**EXTRACTED INFORMATION:**
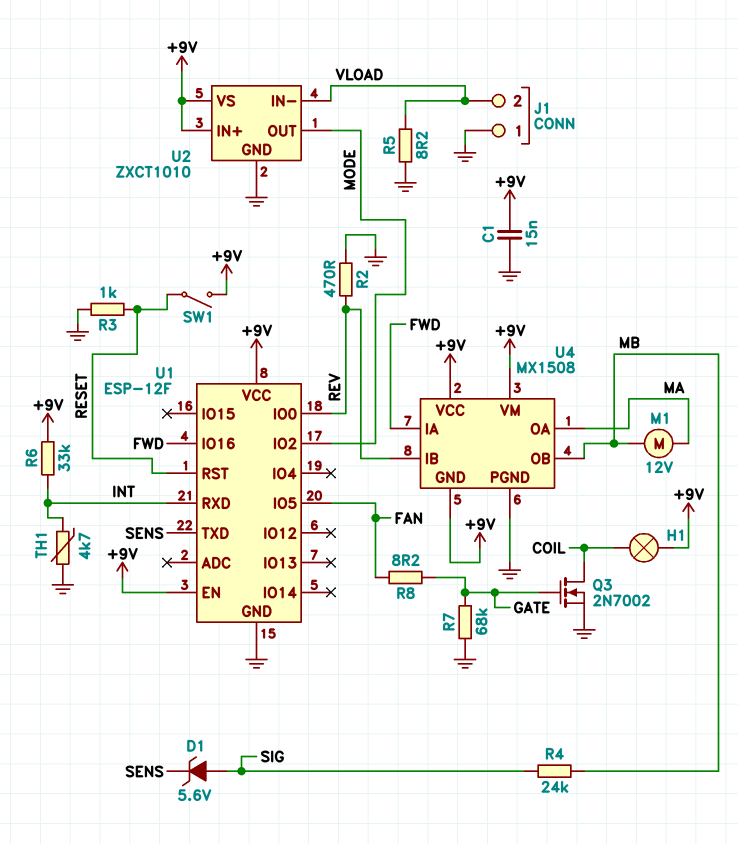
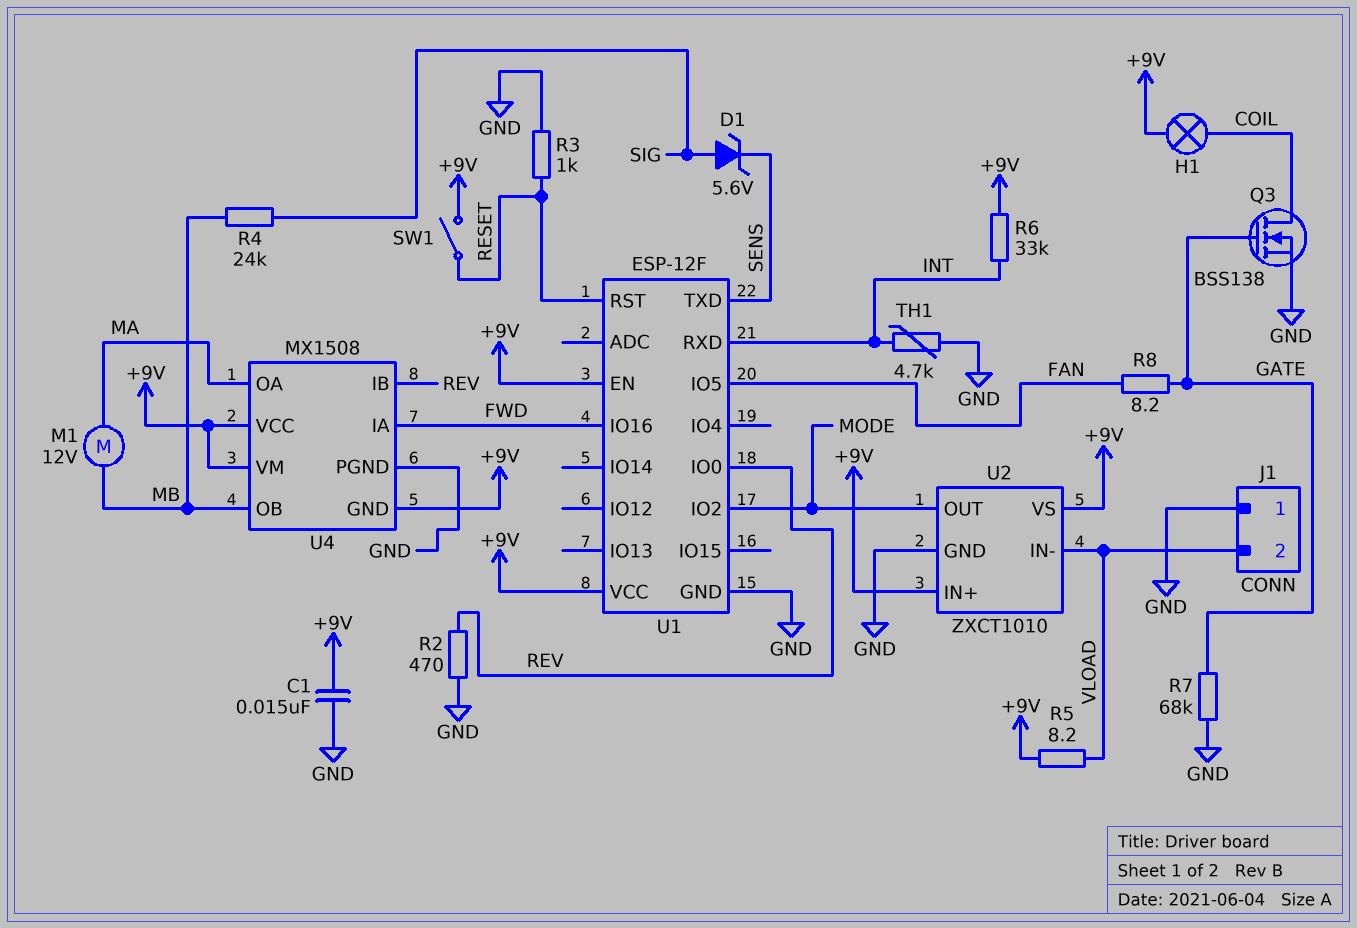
Q3: NMOS 2N7002 (G GATE, D COIL, S GND) -> NMOS BSS138 (G GATE, D COIL, S GND)
R5: 8.2 (GND, VLOAD) -> 8.2 (+9V, VLOAD)

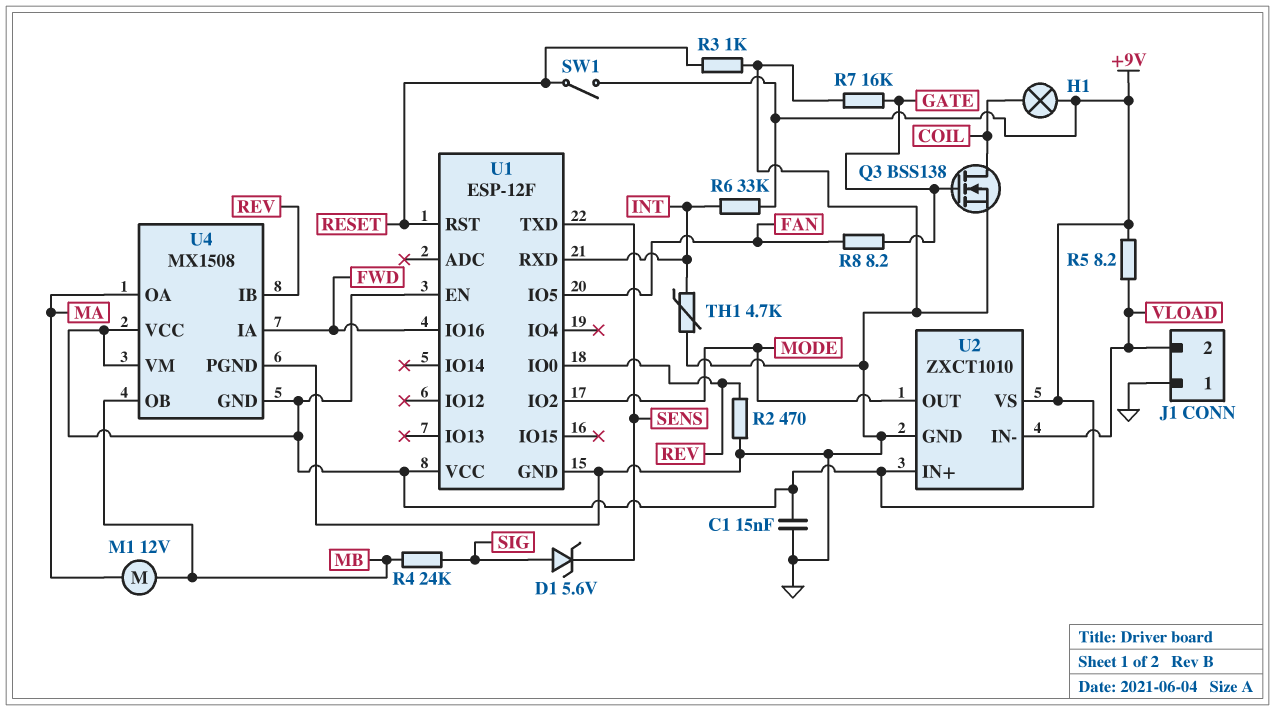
R7: 68k (GATE, GND) -> 16k (GATE, GND)

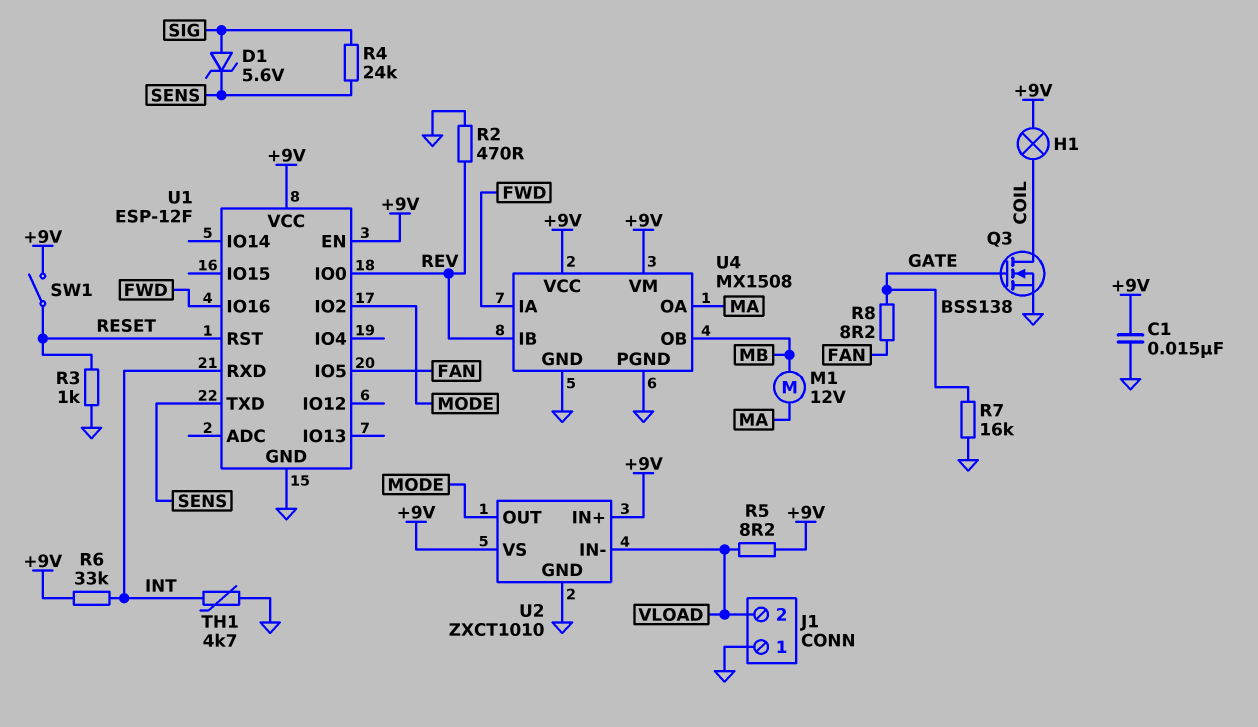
R4: 24k (MB, SIG) -> 24k (SENS, SIG)
U4 pin GND: +9V -> GND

**TASK DETAILS:** Locate the word "GATE" in the records above, and return each line that has it.

**RESPONSE BOX:**
Q3: NMOS 2N7002 (G GATE, D COIL, S GND) -> NMOS BSS138 (G GATE, D COIL, S GND)
R7: 68k (GATE, GND) -> 16k (GATE, GND)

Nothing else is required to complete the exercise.